### Data under study
--- START ---

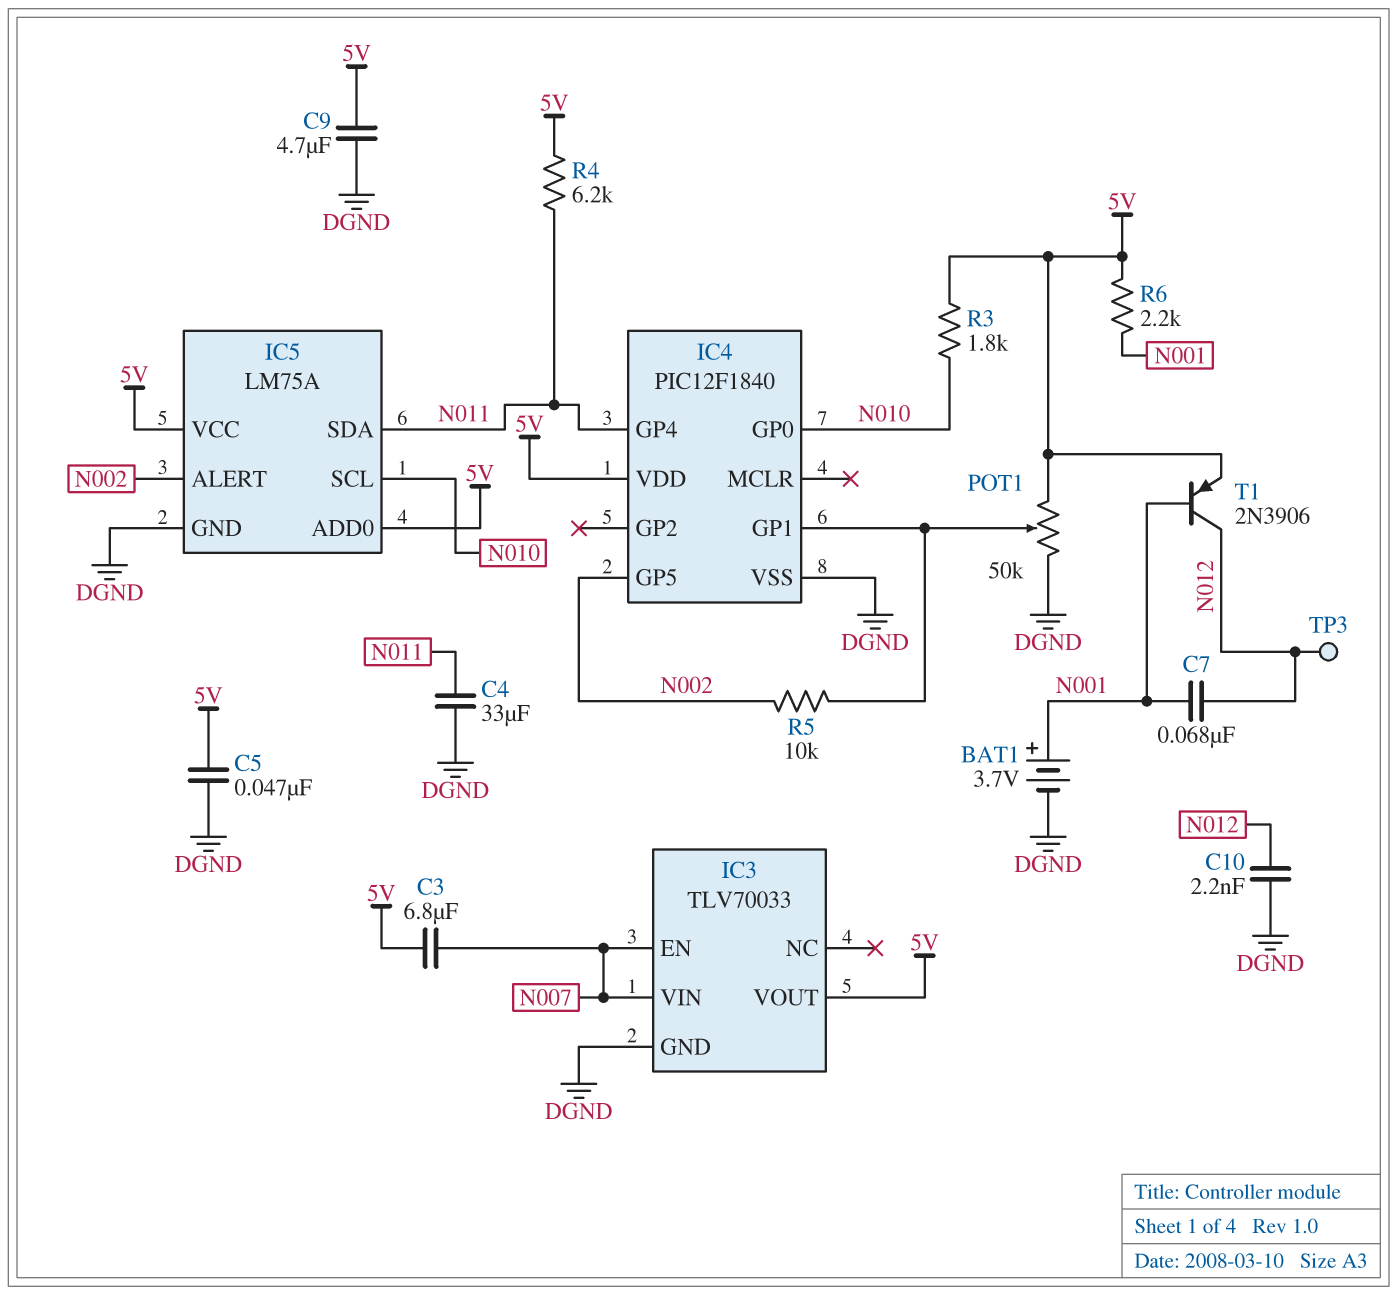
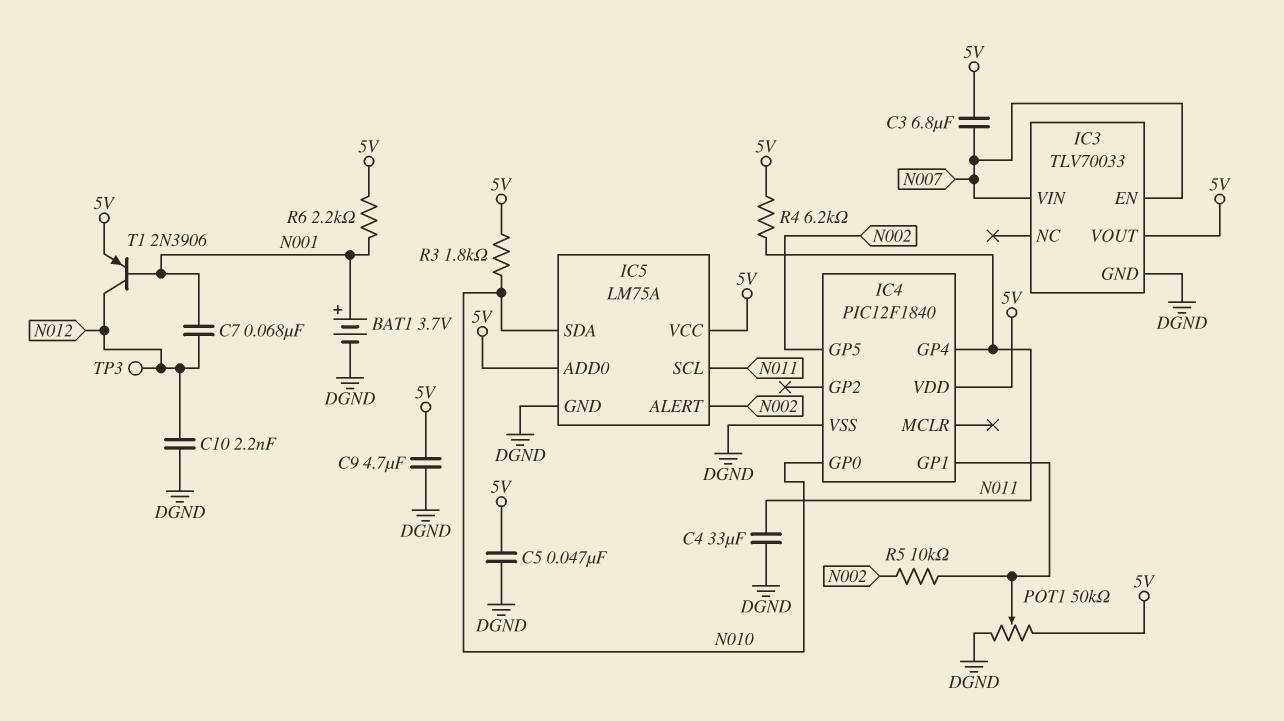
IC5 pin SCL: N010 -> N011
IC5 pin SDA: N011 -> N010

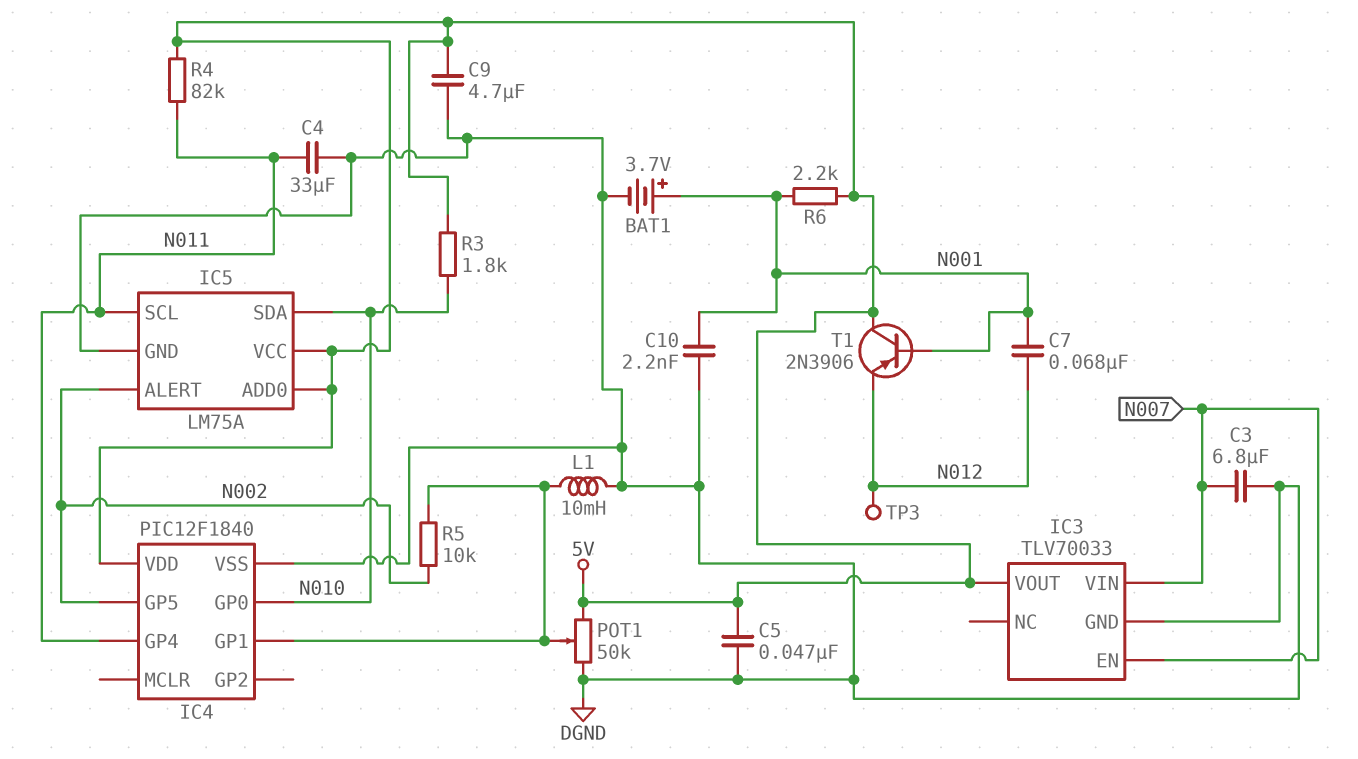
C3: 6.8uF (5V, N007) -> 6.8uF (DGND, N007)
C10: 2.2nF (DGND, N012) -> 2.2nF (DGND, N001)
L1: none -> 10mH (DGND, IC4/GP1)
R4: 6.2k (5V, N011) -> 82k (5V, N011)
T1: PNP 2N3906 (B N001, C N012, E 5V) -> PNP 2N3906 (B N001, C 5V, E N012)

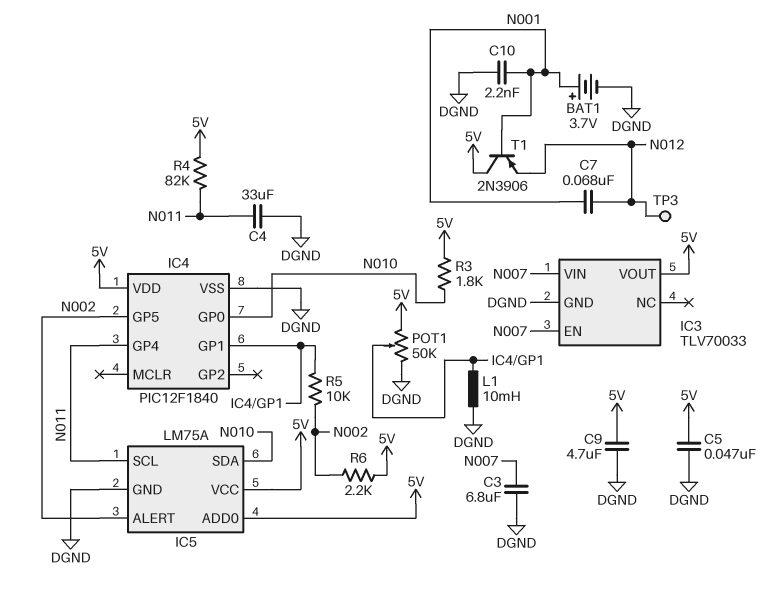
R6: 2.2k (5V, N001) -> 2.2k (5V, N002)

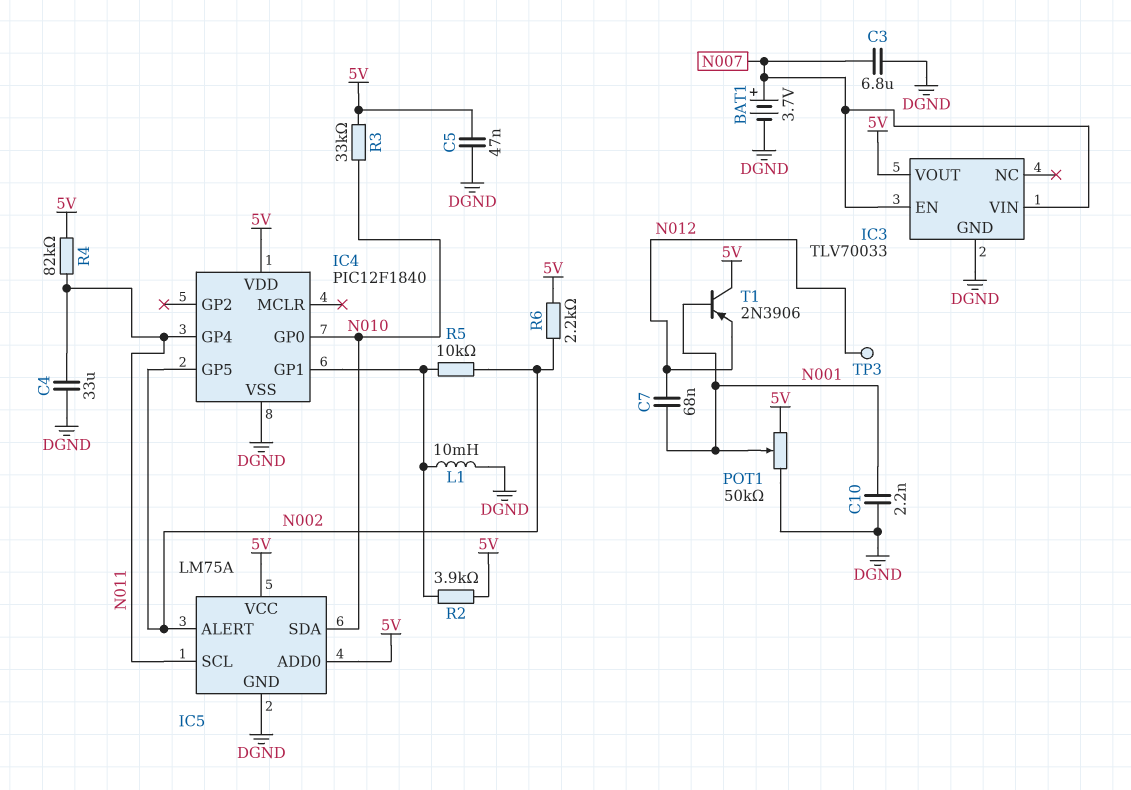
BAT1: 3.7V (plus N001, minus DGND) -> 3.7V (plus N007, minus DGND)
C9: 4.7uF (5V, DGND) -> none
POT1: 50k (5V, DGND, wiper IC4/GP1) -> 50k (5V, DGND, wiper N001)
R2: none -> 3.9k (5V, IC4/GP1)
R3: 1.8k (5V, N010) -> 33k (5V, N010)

--- END ---

### Goal of the exercise
Although the records contain pictures, only their text should be repeated, exactly as it appears.

### Finished task
IC5 pin SCL: N010 -> N011
IC5 pin SDA: N011 -> N010

C3: 6.8uF (5V, N007) -> 6.8uF (DGND, N007)
C10: 2.2nF (DGND, N012) -> 2.2nF (DGND, N001)
L1: none -> 10mH (DGND, IC4/GP1)
R4: 6.2k (5V, N011) -> 82k (5V, N011)
T1: PNP 2N3906 (B N001, C N012, E 5V) -> PNP 2N3906 (B N001, C 5V, E N012)

R6: 2.2k (5V, N001) -> 2.2k (5V, N002)

BAT1: 3.7V (plus N001, minus DGND) -> 3.7V (plus N007, minus DGND)
C9: 4.7uF (5V, DGND) -> none
POT1: 50k (5V, DGND, wiper IC4/GP1) -> 50k (5V, DGND, wiper N001)
R2: none -> 3.9k (5V, IC4/GP1)
R3: 1.8k (5V, N010) -> 33k (5V, N010)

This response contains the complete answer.